The task
Reproduce the data below with "snow pants" renamed to "ski trousers" wherever it occurs, keeping everything else unchanged. Leave the pictures out of your answer.

[Spatial grounding data]

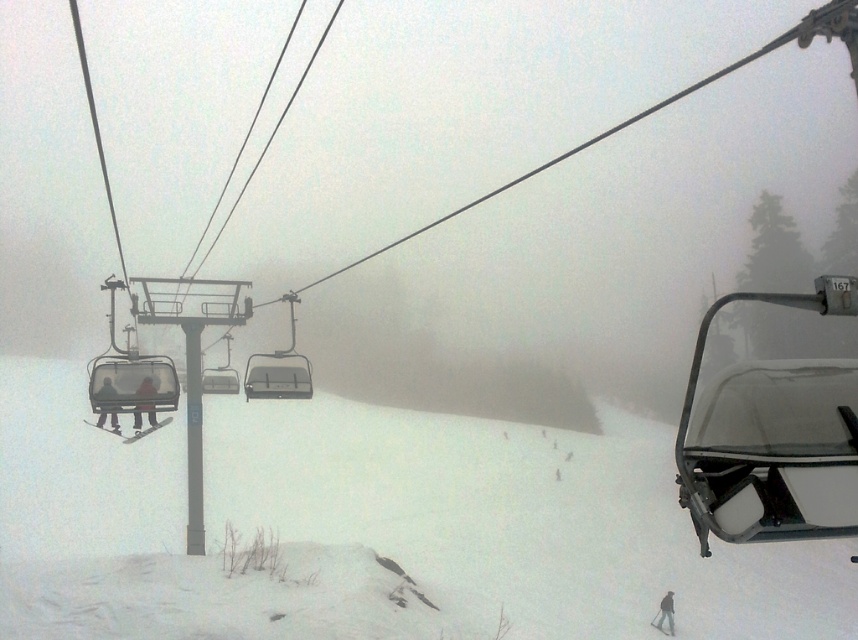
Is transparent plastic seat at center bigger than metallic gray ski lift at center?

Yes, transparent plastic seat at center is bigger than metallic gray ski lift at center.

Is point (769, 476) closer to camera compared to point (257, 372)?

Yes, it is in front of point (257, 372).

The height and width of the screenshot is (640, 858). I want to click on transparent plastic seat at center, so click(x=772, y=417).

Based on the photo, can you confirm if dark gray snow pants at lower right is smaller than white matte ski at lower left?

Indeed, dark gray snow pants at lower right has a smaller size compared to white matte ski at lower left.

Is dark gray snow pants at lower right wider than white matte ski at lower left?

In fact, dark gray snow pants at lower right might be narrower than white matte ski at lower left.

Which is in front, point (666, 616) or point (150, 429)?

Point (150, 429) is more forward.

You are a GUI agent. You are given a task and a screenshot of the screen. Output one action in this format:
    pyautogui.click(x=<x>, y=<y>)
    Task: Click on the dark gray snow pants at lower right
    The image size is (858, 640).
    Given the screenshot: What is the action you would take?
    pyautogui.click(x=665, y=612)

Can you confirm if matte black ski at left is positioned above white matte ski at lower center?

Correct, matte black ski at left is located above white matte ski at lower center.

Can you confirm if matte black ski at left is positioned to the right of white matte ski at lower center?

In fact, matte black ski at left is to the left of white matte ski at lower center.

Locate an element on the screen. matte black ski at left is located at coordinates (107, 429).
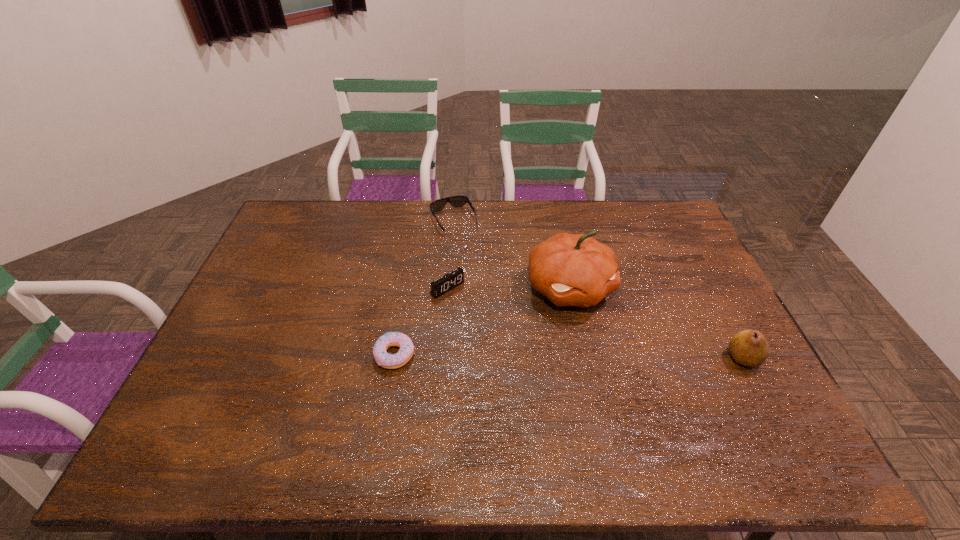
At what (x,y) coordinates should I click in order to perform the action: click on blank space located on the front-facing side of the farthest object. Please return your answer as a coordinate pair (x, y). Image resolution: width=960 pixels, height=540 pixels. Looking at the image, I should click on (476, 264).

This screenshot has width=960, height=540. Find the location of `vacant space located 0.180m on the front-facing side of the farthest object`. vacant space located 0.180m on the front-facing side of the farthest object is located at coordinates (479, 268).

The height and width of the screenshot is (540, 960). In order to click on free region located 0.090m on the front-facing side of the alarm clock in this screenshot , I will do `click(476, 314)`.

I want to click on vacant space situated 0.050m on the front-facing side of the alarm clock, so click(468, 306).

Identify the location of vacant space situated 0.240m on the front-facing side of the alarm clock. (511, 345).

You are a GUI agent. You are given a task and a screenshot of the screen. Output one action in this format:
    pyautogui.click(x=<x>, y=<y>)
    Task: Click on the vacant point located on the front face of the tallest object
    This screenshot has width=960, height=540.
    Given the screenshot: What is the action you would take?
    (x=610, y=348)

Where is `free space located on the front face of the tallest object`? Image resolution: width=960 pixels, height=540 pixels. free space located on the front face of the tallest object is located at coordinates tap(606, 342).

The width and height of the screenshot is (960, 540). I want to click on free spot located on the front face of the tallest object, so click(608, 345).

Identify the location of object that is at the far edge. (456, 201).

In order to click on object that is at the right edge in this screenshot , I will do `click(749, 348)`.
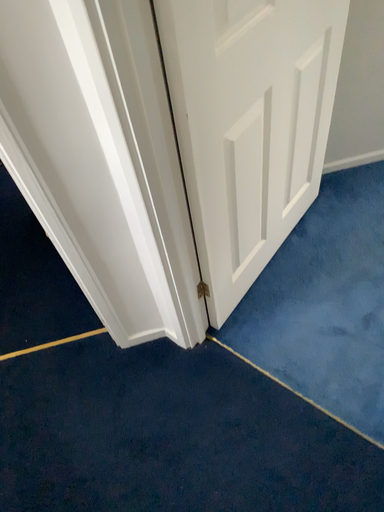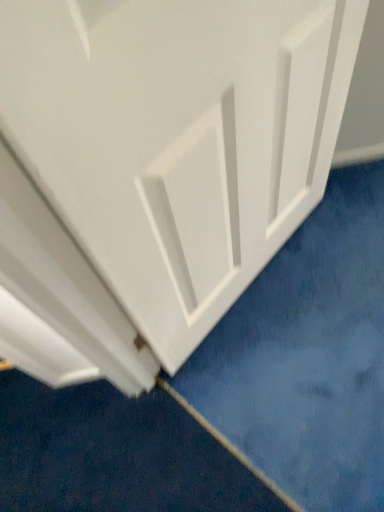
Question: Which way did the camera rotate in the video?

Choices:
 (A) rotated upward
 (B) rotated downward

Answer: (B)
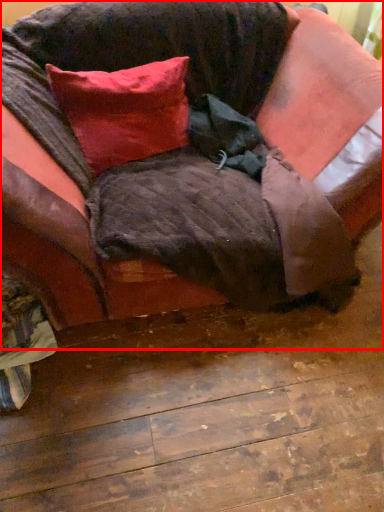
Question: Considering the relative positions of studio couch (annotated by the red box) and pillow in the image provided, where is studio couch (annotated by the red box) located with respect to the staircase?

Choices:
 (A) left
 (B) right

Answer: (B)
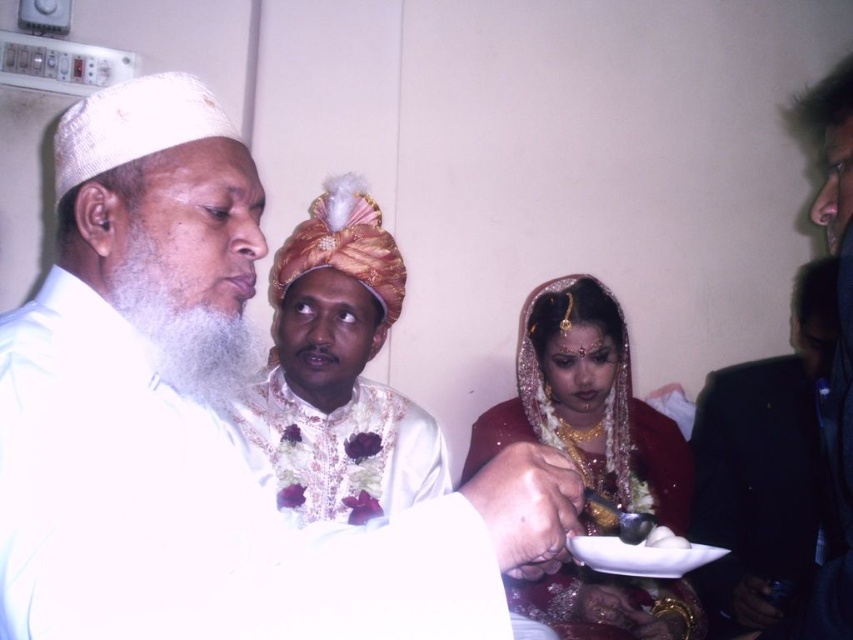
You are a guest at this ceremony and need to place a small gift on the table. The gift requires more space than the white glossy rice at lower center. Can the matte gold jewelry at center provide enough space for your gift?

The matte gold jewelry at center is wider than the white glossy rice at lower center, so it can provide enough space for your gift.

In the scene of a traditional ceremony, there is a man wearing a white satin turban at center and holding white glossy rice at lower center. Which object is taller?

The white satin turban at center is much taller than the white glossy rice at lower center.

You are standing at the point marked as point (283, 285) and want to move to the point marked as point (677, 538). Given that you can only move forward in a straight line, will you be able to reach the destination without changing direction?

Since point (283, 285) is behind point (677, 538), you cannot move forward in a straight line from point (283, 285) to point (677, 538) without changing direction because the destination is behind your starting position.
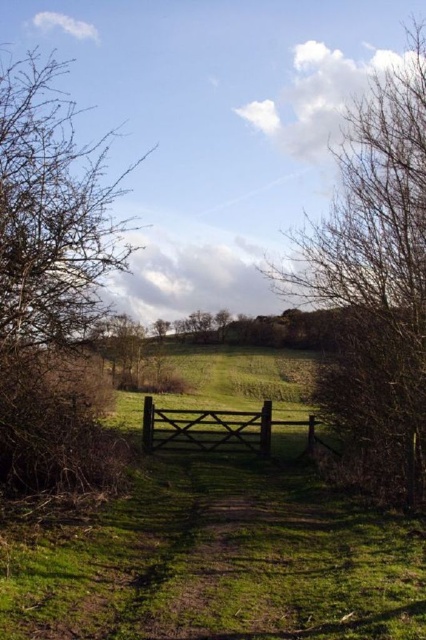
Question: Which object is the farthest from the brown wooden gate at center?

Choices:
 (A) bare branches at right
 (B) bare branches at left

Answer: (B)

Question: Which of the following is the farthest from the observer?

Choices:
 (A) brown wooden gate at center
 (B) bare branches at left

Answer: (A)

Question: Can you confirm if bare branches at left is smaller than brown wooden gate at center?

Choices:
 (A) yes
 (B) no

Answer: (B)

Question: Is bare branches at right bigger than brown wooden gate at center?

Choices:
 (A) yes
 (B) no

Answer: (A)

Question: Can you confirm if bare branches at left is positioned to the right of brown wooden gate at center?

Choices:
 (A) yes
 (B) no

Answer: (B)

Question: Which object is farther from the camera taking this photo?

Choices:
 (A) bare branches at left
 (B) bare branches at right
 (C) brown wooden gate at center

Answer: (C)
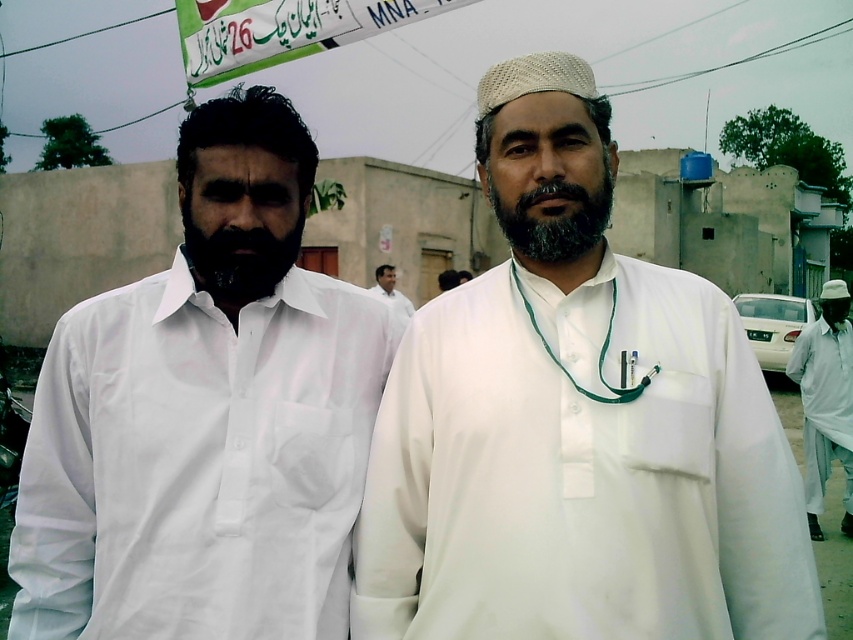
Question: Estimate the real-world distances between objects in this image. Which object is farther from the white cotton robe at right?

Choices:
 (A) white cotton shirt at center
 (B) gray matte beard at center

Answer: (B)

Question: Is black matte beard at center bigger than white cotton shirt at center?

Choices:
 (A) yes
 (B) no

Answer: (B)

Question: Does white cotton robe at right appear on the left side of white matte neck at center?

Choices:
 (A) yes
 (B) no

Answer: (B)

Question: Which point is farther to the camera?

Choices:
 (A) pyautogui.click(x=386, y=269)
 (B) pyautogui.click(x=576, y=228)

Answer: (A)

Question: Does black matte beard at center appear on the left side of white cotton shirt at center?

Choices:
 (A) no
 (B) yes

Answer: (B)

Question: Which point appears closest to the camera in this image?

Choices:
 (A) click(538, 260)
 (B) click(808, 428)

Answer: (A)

Your solution
Is transparent plastic seat at center bigger than metallic gray ski lift at center?

Yes, transparent plastic seat at center is bigger than metallic gray ski lift at center.

Is point (769, 476) closer to camera compared to point (257, 372)?

Yes, it is in front of point (257, 372).

The height and width of the screenshot is (640, 858). I want to click on transparent plastic seat at center, so click(x=772, y=417).

Based on the photo, can you confirm if dark gray ski trousers at lower right is smaller than white matte ski at lower left?

Indeed, dark gray ski trousers at lower right has a smaller size compared to white matte ski at lower left.

Is dark gray ski trousers at lower right wider than white matte ski at lower left?

In fact, dark gray ski trousers at lower right might be narrower than white matte ski at lower left.

Which is in front, point (666, 616) or point (150, 429)?

Point (150, 429) is more forward.

You are a GUI agent. You are given a task and a screenshot of the screen. Output one action in this format:
    pyautogui.click(x=<x>, y=<y>)
    Task: Click on the dark gray ski trousers at lower right
    The image size is (858, 640).
    Given the screenshot: What is the action you would take?
    pyautogui.click(x=665, y=612)

Can you confirm if matte black ski at left is positioned above white matte ski at lower center?

Correct, matte black ski at left is located above white matte ski at lower center.

Can you confirm if matte black ski at left is positioned to the right of white matte ski at lower center?

In fact, matte black ski at left is to the left of white matte ski at lower center.

Locate an element on the screen. matte black ski at left is located at coordinates (107, 429).
At what (x,y) coordinates should I click in order to perform the action: click on blank space located on the front-facing side of the farthest object. Please return your answer as a coordinate pair (x, y). Image resolution: width=960 pixels, height=540 pixels. Looking at the image, I should click on (476, 264).

This screenshot has width=960, height=540. Find the location of `vacant space located 0.180m on the front-facing side of the farthest object`. vacant space located 0.180m on the front-facing side of the farthest object is located at coordinates (479, 268).

The height and width of the screenshot is (540, 960). In order to click on free region located 0.090m on the front-facing side of the alarm clock in this screenshot , I will do `click(476, 314)`.

I want to click on vacant space situated 0.050m on the front-facing side of the alarm clock, so click(468, 306).

Identify the location of vacant space situated 0.240m on the front-facing side of the alarm clock. (511, 345).

You are a GUI agent. You are given a task and a screenshot of the screen. Output one action in this format:
    pyautogui.click(x=<x>, y=<y>)
    Task: Click on the vacant point located on the front face of the tallest object
    This screenshot has width=960, height=540.
    Given the screenshot: What is the action you would take?
    (x=610, y=348)

Where is `free space located on the front face of the tallest object`? Image resolution: width=960 pixels, height=540 pixels. free space located on the front face of the tallest object is located at coordinates tap(606, 342).

The width and height of the screenshot is (960, 540). I want to click on free spot located on the front face of the tallest object, so click(608, 345).

Identify the location of object that is at the far edge. (456, 201).

In order to click on object that is at the right edge in this screenshot , I will do `click(749, 348)`.
Question: Which way did the camera rotate in the video?

Choices:
 (A) rotated upward
 (B) rotated downward

Answer: (B)
Question: Considering the relative positions of studio couch (annotated by the red box) and pillow in the image provided, where is studio couch (annotated by the red box) located with respect to the staircase?

Choices:
 (A) left
 (B) right

Answer: (B)
You are a guest at this ceremony and need to place a small gift on the table. The gift requires more space than the white glossy rice at lower center. Can the matte gold jewelry at center provide enough space for your gift?

The matte gold jewelry at center is wider than the white glossy rice at lower center, so it can provide enough space for your gift.

In the scene of a traditional ceremony, there is a man wearing a white satin turban at center and holding white glossy rice at lower center. Which object is taller?

The white satin turban at center is much taller than the white glossy rice at lower center.

You are standing at the point marked as point (283, 285) and want to move to the point marked as point (677, 538). Given that you can only move forward in a straight line, will you be able to reach the destination without changing direction?

Since point (283, 285) is behind point (677, 538), you cannot move forward in a straight line from point (283, 285) to point (677, 538) without changing direction because the destination is behind your starting position.
Question: Which object is the farthest from the brown wooden gate at center?

Choices:
 (A) bare branches at right
 (B) bare branches at left

Answer: (B)

Question: Which of the following is the farthest from the observer?

Choices:
 (A) brown wooden gate at center
 (B) bare branches at left

Answer: (A)

Question: Can you confirm if bare branches at left is smaller than brown wooden gate at center?

Choices:
 (A) yes
 (B) no

Answer: (B)

Question: Is bare branches at right bigger than brown wooden gate at center?

Choices:
 (A) yes
 (B) no

Answer: (A)

Question: Can you confirm if bare branches at left is positioned to the right of brown wooden gate at center?

Choices:
 (A) yes
 (B) no

Answer: (B)

Question: Which object is farther from the camera taking this photo?

Choices:
 (A) bare branches at left
 (B) bare branches at right
 (C) brown wooden gate at center

Answer: (C)
Question: Estimate the real-world distances between objects in this image. Which object is farther from the white cotton robe at right?

Choices:
 (A) white cotton shirt at center
 (B) gray matte beard at center

Answer: (B)

Question: Is black matte beard at center bigger than white cotton shirt at center?

Choices:
 (A) yes
 (B) no

Answer: (B)

Question: Does white cotton robe at right appear on the left side of white matte neck at center?

Choices:
 (A) yes
 (B) no

Answer: (B)

Question: Which point is farther to the camera?

Choices:
 (A) pyautogui.click(x=386, y=269)
 (B) pyautogui.click(x=576, y=228)

Answer: (A)

Question: Does black matte beard at center appear on the left side of white cotton shirt at center?

Choices:
 (A) no
 (B) yes

Answer: (B)

Question: Which point appears closest to the camera in this image?

Choices:
 (A) click(538, 260)
 (B) click(808, 428)

Answer: (A)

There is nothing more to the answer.